DATA SHOWN below:

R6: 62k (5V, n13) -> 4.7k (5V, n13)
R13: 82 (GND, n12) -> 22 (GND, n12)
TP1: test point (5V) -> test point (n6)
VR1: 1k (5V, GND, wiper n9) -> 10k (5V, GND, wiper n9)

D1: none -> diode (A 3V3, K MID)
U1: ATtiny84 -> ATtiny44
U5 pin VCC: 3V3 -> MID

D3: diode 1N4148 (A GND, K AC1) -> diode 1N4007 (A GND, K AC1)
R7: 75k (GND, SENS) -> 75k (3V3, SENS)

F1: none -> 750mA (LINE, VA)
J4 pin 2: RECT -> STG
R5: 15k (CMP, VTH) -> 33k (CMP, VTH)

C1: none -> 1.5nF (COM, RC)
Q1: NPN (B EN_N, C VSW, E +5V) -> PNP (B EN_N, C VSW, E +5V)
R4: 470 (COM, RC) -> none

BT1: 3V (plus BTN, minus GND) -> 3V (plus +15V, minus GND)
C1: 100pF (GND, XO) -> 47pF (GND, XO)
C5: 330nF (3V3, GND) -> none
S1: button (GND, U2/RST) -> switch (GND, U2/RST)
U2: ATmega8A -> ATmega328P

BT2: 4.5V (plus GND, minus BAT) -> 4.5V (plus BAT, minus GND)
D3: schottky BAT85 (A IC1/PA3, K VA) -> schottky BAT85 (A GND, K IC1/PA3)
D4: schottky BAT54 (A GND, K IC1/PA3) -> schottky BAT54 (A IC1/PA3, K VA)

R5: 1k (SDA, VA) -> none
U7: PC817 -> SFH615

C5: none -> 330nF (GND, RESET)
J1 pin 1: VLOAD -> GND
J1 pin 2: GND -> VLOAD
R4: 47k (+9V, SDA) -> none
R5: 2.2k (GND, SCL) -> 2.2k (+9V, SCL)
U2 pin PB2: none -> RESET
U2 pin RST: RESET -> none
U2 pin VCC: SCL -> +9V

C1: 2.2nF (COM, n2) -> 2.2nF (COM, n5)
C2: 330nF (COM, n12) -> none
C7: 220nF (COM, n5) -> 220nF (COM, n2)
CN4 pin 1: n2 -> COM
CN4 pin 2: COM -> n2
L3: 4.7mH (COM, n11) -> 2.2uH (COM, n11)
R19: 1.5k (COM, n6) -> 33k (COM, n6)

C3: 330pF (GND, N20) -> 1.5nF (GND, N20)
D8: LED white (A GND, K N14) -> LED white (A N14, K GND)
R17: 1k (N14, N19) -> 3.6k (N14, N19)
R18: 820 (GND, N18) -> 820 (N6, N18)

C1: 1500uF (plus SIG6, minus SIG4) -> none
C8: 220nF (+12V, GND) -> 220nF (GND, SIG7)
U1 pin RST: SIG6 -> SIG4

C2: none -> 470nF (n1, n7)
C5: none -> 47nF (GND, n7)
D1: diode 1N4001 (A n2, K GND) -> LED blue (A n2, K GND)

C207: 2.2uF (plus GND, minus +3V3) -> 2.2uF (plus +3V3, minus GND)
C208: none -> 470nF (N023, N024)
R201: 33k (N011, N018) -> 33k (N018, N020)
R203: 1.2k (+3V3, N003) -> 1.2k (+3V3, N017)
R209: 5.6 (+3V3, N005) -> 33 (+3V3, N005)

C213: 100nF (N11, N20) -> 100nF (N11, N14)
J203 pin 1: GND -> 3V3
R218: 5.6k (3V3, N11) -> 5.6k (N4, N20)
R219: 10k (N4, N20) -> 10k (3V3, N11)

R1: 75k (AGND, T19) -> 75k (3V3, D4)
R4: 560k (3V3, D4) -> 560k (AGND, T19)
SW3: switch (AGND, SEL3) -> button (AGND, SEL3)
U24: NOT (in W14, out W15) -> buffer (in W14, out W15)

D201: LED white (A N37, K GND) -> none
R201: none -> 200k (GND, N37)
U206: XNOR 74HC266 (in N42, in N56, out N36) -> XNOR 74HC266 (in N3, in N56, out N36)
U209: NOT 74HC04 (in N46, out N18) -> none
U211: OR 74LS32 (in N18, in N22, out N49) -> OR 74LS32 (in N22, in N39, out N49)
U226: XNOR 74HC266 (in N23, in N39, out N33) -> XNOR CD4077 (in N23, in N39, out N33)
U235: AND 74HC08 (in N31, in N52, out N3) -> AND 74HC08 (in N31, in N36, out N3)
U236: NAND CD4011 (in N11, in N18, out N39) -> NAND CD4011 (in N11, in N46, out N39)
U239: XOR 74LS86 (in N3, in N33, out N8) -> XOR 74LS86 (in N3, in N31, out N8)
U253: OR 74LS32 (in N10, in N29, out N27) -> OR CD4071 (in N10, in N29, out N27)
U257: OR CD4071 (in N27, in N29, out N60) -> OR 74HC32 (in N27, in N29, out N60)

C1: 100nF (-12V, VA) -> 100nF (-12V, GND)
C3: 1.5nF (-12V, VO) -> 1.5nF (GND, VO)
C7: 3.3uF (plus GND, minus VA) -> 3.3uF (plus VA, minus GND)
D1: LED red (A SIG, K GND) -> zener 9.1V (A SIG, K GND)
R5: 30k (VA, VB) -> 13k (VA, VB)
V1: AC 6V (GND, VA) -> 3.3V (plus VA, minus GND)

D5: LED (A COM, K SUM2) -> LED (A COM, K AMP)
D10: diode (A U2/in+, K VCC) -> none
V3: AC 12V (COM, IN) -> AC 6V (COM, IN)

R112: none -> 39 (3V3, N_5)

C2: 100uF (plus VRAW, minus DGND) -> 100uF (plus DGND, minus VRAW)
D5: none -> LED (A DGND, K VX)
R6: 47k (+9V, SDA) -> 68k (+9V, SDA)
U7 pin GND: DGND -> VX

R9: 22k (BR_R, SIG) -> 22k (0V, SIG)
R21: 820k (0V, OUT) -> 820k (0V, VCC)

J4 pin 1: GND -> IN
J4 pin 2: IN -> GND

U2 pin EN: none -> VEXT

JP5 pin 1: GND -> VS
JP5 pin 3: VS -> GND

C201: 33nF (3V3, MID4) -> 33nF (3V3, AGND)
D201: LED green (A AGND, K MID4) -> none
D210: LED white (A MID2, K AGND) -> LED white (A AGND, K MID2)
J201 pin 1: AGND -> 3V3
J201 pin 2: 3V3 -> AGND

End of DATA SHOWN.

__WHAT THIS TASK INVOLVES__: Produce the material again exactly as it is shown above.

__RESULT OF THE TASK__:
R6: 62k (5V, n13) -> 4.7k (5V, n13)
R13: 82 (GND, n12) -> 22 (GND, n12)
TP1: test point (5V) -> test point (n6)
VR1: 1k (5V, GND, wiper n9) -> 10k (5V, GND, wiper n9)

D1: none -> diode (A 3V3, K MID)
U1: ATtiny84 -> ATtiny44
U5 pin VCC: 3V3 -> MID

D3: diode 1N4148 (A GND, K AC1) -> diode 1N4007 (A GND, K AC1)
R7: 75k (GND, SENS) -> 75k (3V3, SENS)

F1: none -> 750mA (LINE, VA)
J4 pin 2: RECT -> STG
R5: 15k (CMP, VTH) -> 33k (CMP, VTH)

C1: none -> 1.5nF (COM, RC)
Q1: NPN (B EN_N, C VSW, E +5V) -> PNP (B EN_N, C VSW, E +5V)
R4: 470 (COM, RC) -> none

BT1: 3V (plus BTN, minus GND) -> 3V (plus +15V, minus GND)
C1: 100pF (GND, XO) -> 47pF (GND, XO)
C5: 330nF (3V3, GND) -> none
S1: button (GND, U2/RST) -> switch (GND, U2/RST)
U2: ATmega8A -> ATmega328P

BT2: 4.5V (plus GND, minus BAT) -> 4.5V (plus BAT, minus GND)
D3: schottky BAT85 (A IC1/PA3, K VA) -> schottky BAT85 (A GND, K IC1/PA3)
D4: schottky BAT54 (A GND, K IC1/PA3) -> schottky BAT54 (A IC1/PA3, K VA)

R5: 1k (SDA, VA) -> none
U7: PC817 -> SFH615

C5: none -> 330nF (GND, RESET)
J1 pin 1: VLOAD -> GND
J1 pin 2: GND -> VLOAD
R4: 47k (+9V, SDA) -> none
R5: 2.2k (GND, SCL) -> 2.2k (+9V, SCL)
U2 pin PB2: none -> RESET
U2 pin RST: RESET -> none
U2 pin VCC: SCL -> +9V

C1: 2.2nF (COM, n2) -> 2.2nF (COM, n5)
C2: 330nF (COM, n12) -> none
C7: 220nF (COM, n5) -> 220nF (COM, n2)
CN4 pin 1: n2 -> COM
CN4 pin 2: COM -> n2
L3: 4.7mH (COM, n11) -> 2.2uH (COM, n11)
R19: 1.5k (COM, n6) -> 33k (COM, n6)

C3: 330pF (GND, N20) -> 1.5nF (GND, N20)
D8: LED white (A GND, K N14) -> LED white (A N14, K GND)
R17: 1k (N14, N19) -> 3.6k (N14, N19)
R18: 820 (GND, N18) -> 820 (N6, N18)

C1: 1500uF (plus SIG6, minus SIG4) -> none
C8: 220nF (+12V, GND) -> 220nF (GND, SIG7)
U1 pin RST: SIG6 -> SIG4

C2: none -> 470nF (n1, n7)
C5: none -> 47nF (GND, n7)
D1: diode 1N4001 (A n2, K GND) -> LED blue (A n2, K GND)

C207: 2.2uF (plus GND, minus +3V3) -> 2.2uF (plus +3V3, minus GND)
C208: none -> 470nF (N023, N024)
R201: 33k (N011, N018) -> 33k (N018, N020)
R203: 1.2k (+3V3, N003) -> 1.2k (+3V3, N017)
R209: 5.6 (+3V3, N005) -> 33 (+3V3, N005)

C213: 100nF (N11, N20) -> 100nF (N11, N14)
J203 pin 1: GND -> 3V3
R218: 5.6k (3V3, N11) -> 5.6k (N4, N20)
R219: 10k (N4, N20) -> 10k (3V3, N11)

R1: 75k (AGND, T19) -> 75k (3V3, D4)
R4: 560k (3V3, D4) -> 560k (AGND, T19)
SW3: switch (AGND, SEL3) -> button (AGND, SEL3)
U24: NOT (in W14, out W15) -> buffer (in W14, out W15)

D201: LED white (A N37, K GND) -> none
R201: none -> 200k (GND, N37)
U206: XNOR 74HC266 (in N42, in N56, out N36) -> XNOR 74HC266 (in N3, in N56, out N36)
U209: NOT 74HC04 (in N46, out N18) -> none
U211: OR 74LS32 (in N18, in N22, out N49) -> OR 74LS32 (in N22, in N39, out N49)
U226: XNOR 74HC266 (in N23, in N39, out N33) -> XNOR CD4077 (in N23, in N39, out N33)
U235: AND 74HC08 (in N31, in N52, out N3) -> AND 74HC08 (in N31, in N36, out N3)
U236: NAND CD4011 (in N11, in N18, out N39) -> NAND CD4011 (in N11, in N46, out N39)
U239: XOR 74LS86 (in N3, in N33, out N8) -> XOR 74LS86 (in N3, in N31, out N8)
U253: OR 74LS32 (in N10, in N29, out N27) -> OR CD4071 (in N10, in N29, out N27)
U257: OR CD4071 (in N27, in N29, out N60) -> OR 74HC32 (in N27, in N29, out N60)

C1: 100nF (-12V, VA) -> 100nF (-12V, GND)
C3: 1.5nF (-12V, VO) -> 1.5nF (GND, VO)
C7: 3.3uF (plus GND, minus VA) -> 3.3uF (plus VA, minus GND)
D1: LED red (A SIG, K GND) -> zener 9.1V (A SIG, K GND)
R5: 30k (VA, VB) -> 13k (VA, VB)
V1: AC 6V (GND, VA) -> 3.3V (plus VA, minus GND)

D5: LED (A COM, K SUM2) -> LED (A COM, K AMP)
D10: diode (A U2/in+, K VCC) -> none
V3: AC 12V (COM, IN) -> AC 6V (COM, IN)

R112: none -> 39 (3V3, N_5)

C2: 100uF (plus VRAW, minus DGND) -> 100uF (plus DGND, minus VRAW)
D5: none -> LED (A DGND, K VX)
R6: 47k (+9V, SDA) -> 68k (+9V, SDA)
U7 pin GND: DGND -> VX

R9: 22k (BR_R, SIG) -> 22k (0V, SIG)
R21: 820k (0V, OUT) -> 820k (0V, VCC)

J4 pin 1: GND -> IN
J4 pin 2: IN -> GND

U2 pin EN: none -> VEXT

JP5 pin 1: GND -> VS
JP5 pin 3: VS -> GND

C201: 33nF (3V3, MID4) -> 33nF (3V3, AGND)
D201: LED green (A AGND, K MID4) -> none
D210: LED white (A MID2, K AGND) -> LED white (A AGND, K MID2)
J201 pin 1: AGND -> 3V3
J201 pin 2: 3V3 -> AGND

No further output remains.